_STORED DATA:_
§ §
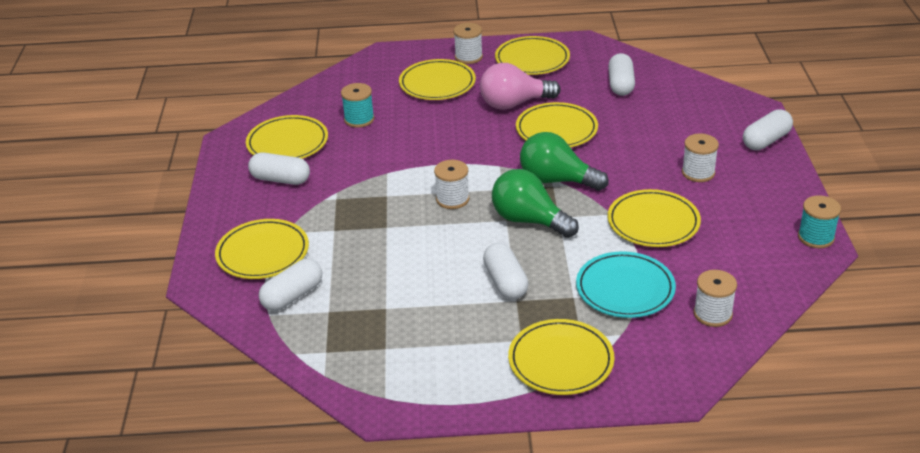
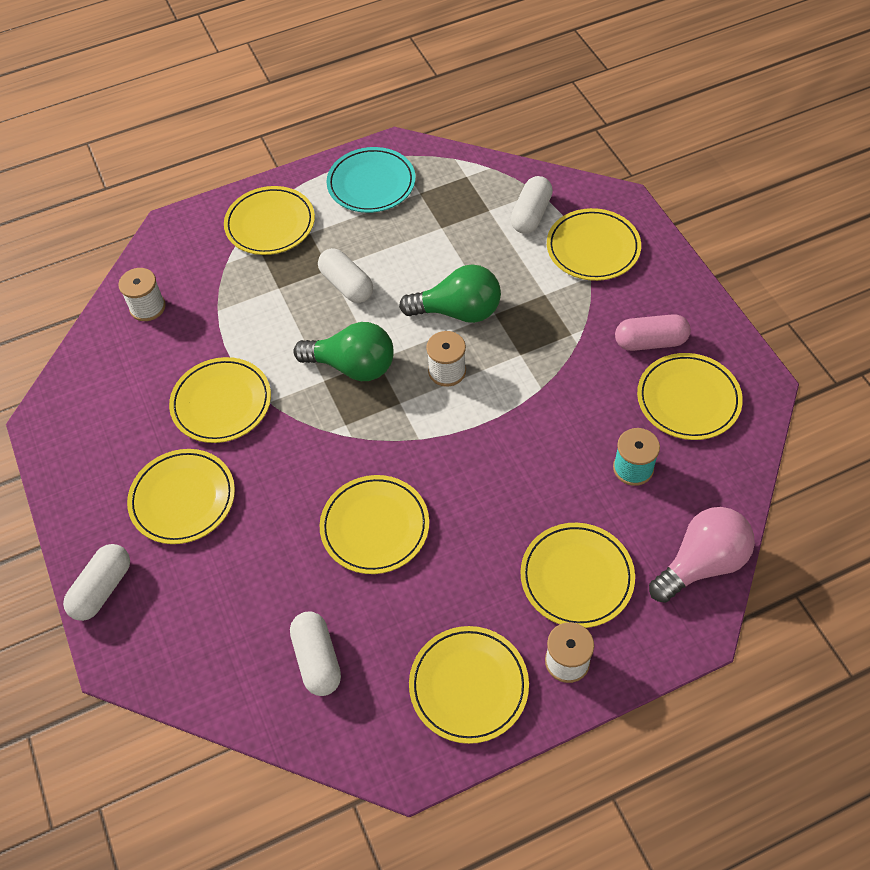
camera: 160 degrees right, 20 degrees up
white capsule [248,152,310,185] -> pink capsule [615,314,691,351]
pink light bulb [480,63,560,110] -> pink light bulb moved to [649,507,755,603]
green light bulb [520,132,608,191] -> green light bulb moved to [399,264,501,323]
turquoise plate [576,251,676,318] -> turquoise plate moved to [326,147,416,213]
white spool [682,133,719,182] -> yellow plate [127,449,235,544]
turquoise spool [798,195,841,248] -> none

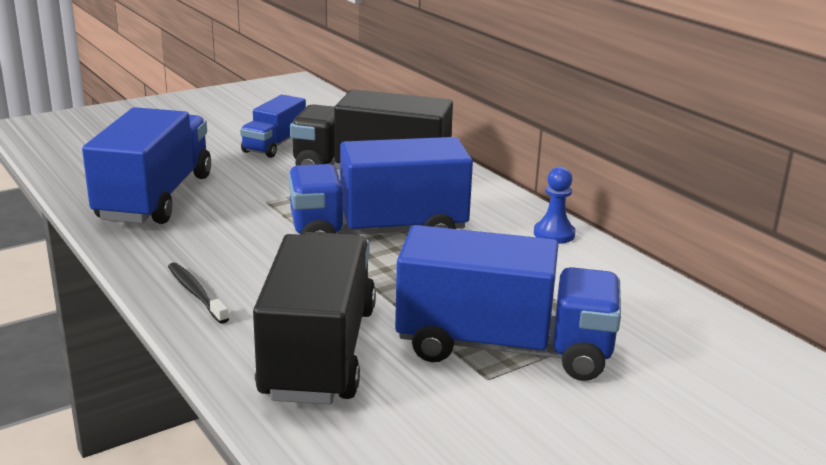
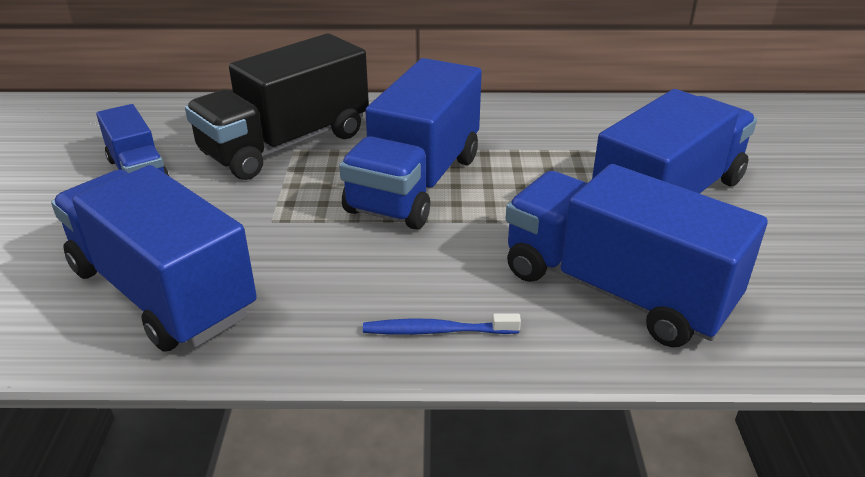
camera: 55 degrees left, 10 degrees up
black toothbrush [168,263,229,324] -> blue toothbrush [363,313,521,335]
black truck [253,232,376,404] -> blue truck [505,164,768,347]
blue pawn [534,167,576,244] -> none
§ §
_WHAT TO PRODUCE:_ A word-for-word copy of the listing is needed, with no pictures in it.

_EXERCISE RESPONSE:_
camera: 160 degrees right, 20 degrees up
white capsule [248,152,310,185] -> pink capsule [615,314,691,351]
pink light bulb [480,63,560,110] -> pink light bulb moved to [649,507,755,603]
green light bulb [520,132,608,191] -> green light bulb moved to [399,264,501,323]
turquoise plate [576,251,676,318] -> turquoise plate moved to [326,147,416,213]
white spool [682,133,719,182] -> yellow plate [127,449,235,544]
turquoise spool [798,195,841,248] -> none

camera: 55 degrees left, 10 degrees up
black toothbrush [168,263,229,324] -> blue toothbrush [363,313,521,335]
black truck [253,232,376,404] -> blue truck [505,164,768,347]
blue pawn [534,167,576,244] -> none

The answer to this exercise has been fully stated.